For any picture in the lines below, please leave it out and copy the rest exactly.

Edit difference data

====

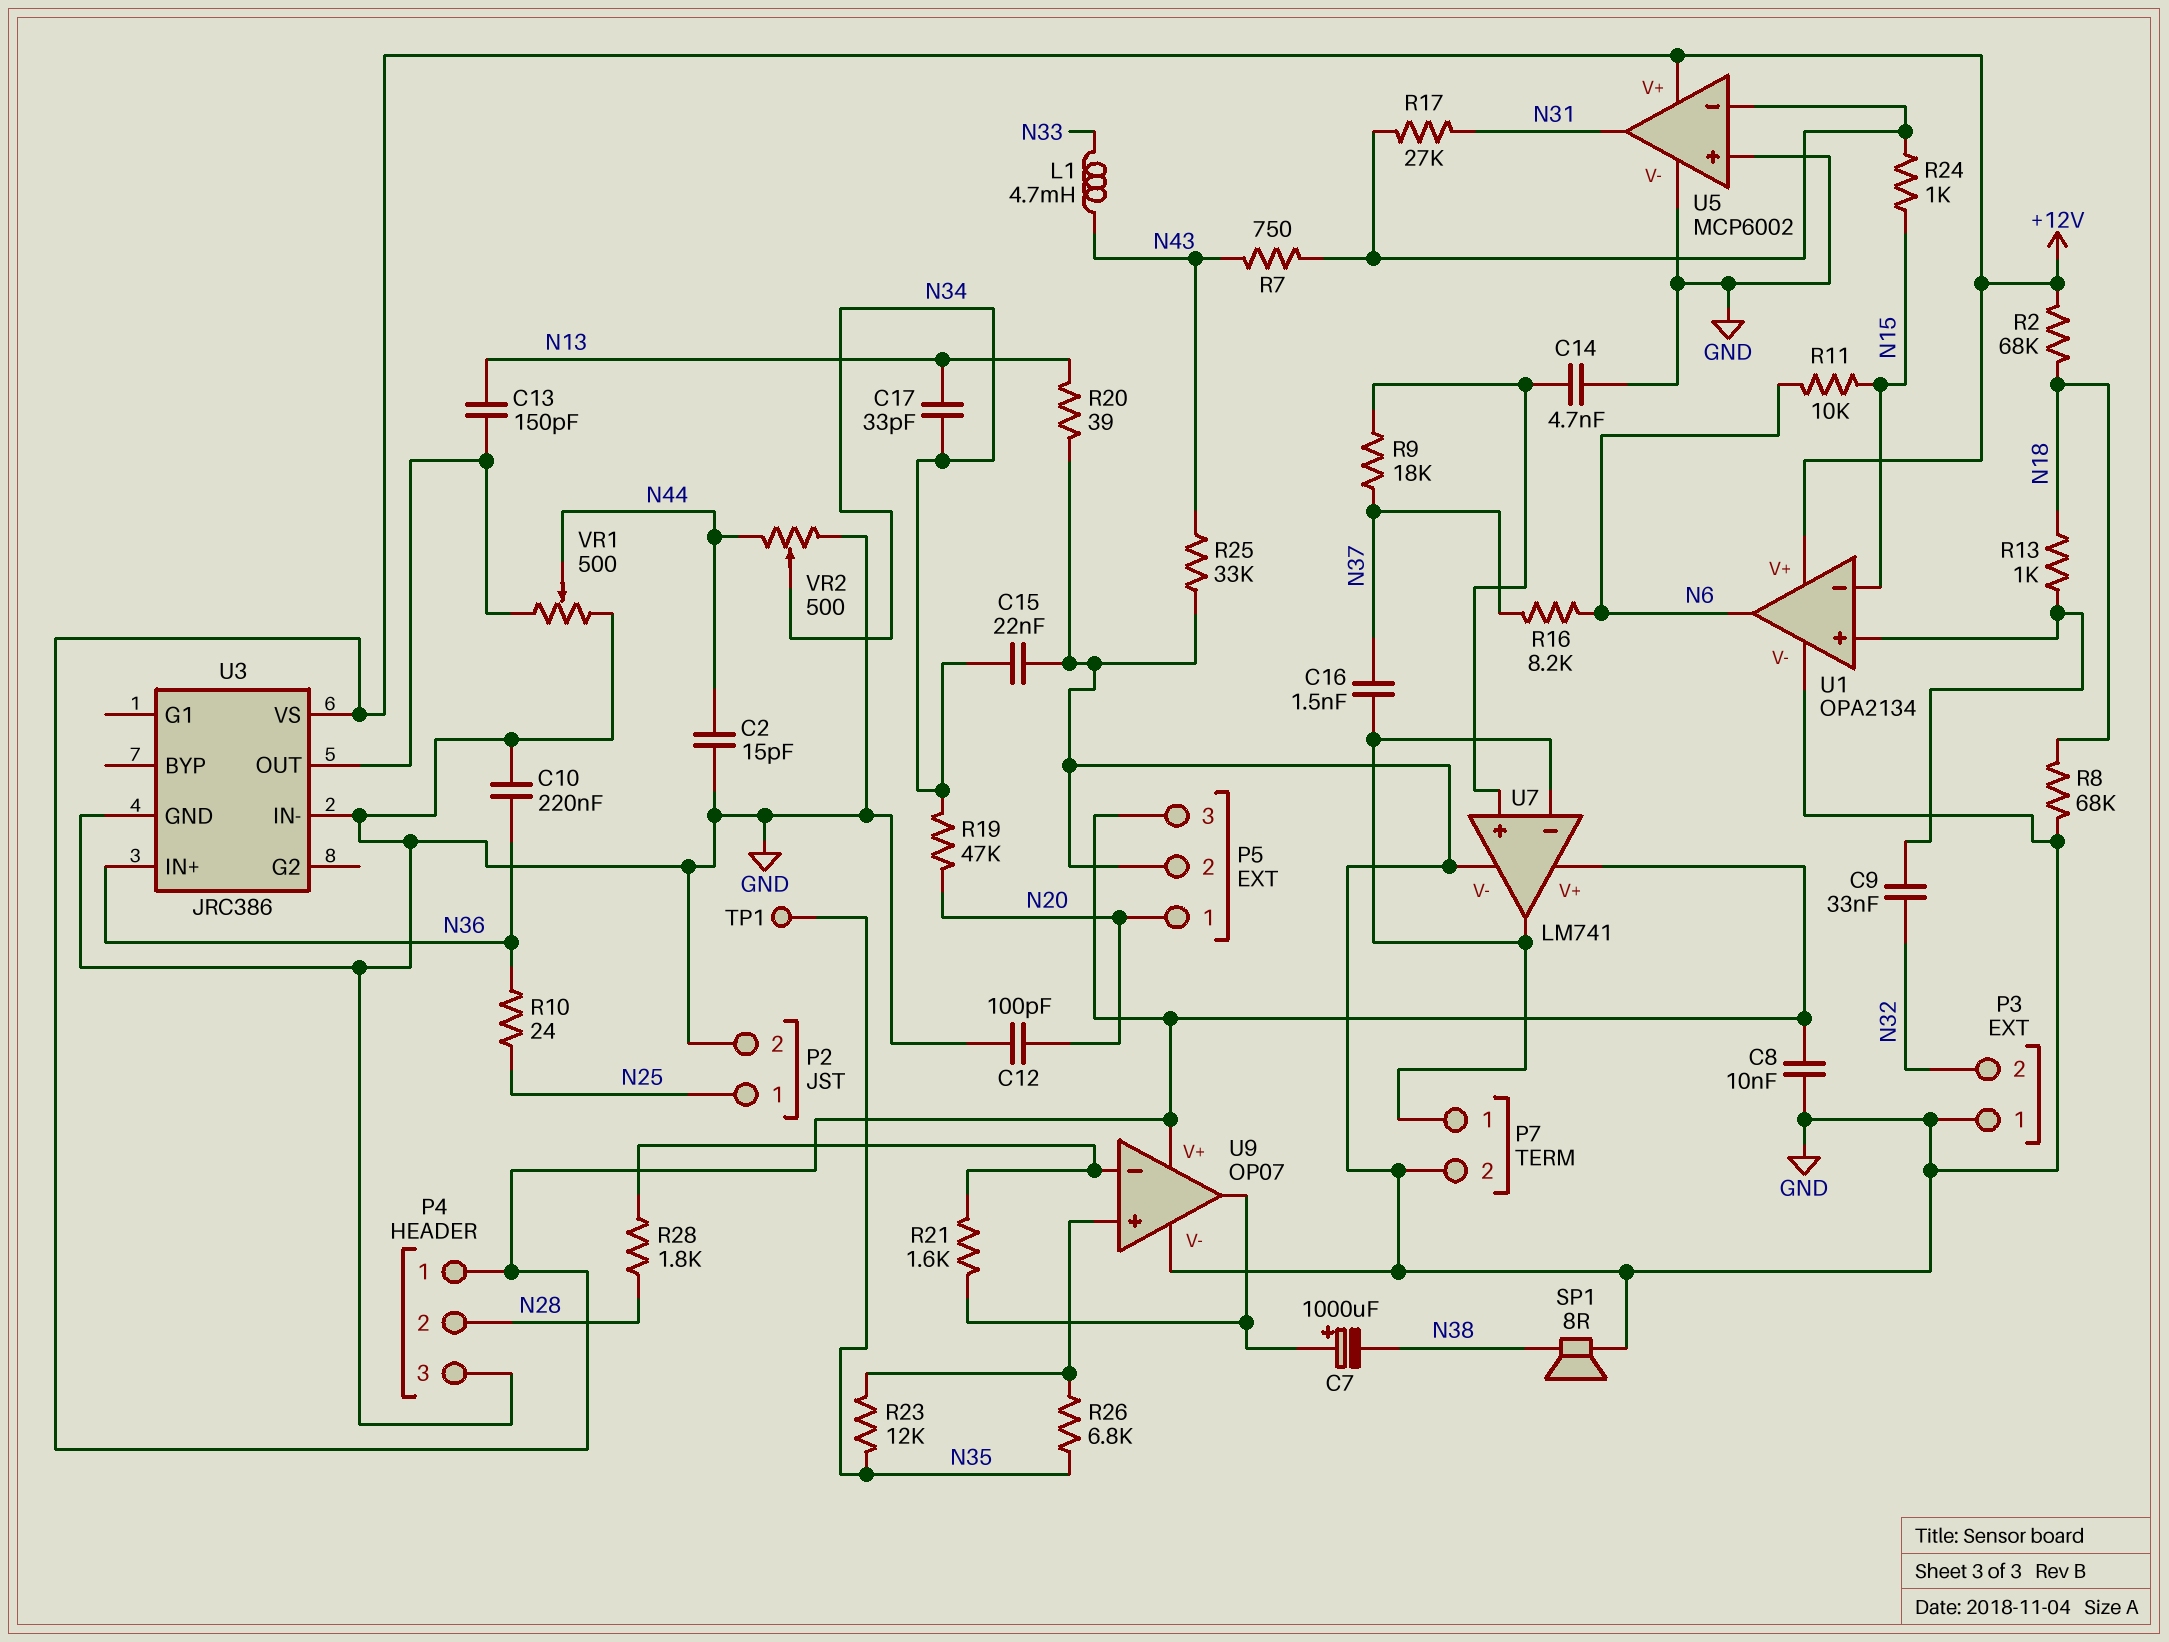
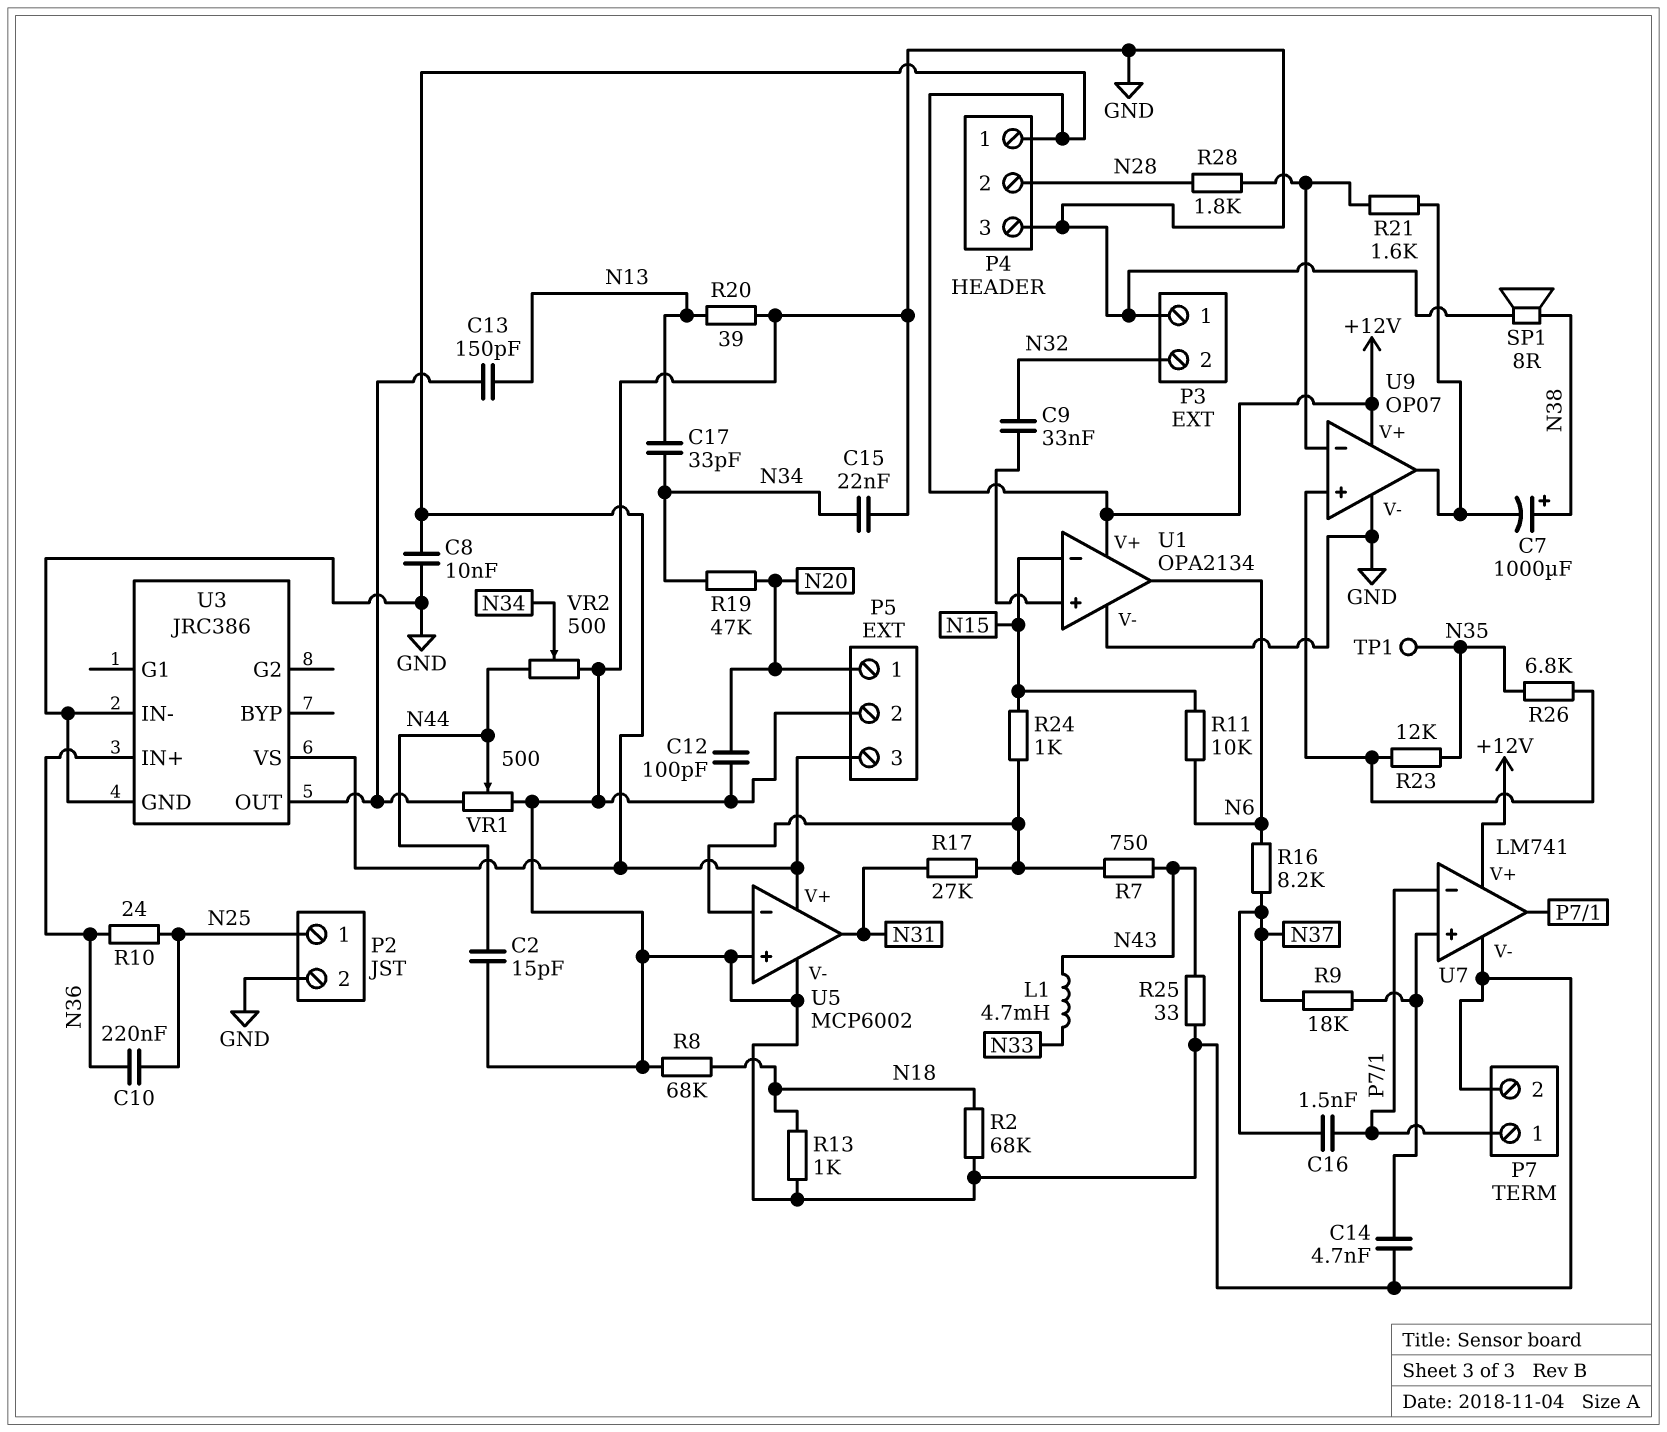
C7: 1000uF (plus U9/out, minus N38) -> 1000uF (plus N38, minus U9/out)
C10: 220nF (GND, N36) -> 220nF (N25, N36)
R2: 68k (+12V, N18) -> 68k (GND, N18)
R13: 1k (N18, U1/in+) -> 1k (GND, N18)
R25: 33k (GND, N43) -> 33 (GND, N43)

====

* **RESPONSE TO THE TASK**
C7: 1000uF (plus U9/out, minus N38) -> 1000uF (plus N38, minus U9/out)
C10: 220nF (GND, N36) -> 220nF (N25, N36)
R2: 68k (+12V, N18) -> 68k (GND, N18)
R13: 1k (N18, U1/in+) -> 1k (GND, N18)
R25: 33k (GND, N43) -> 33 (GND, N43)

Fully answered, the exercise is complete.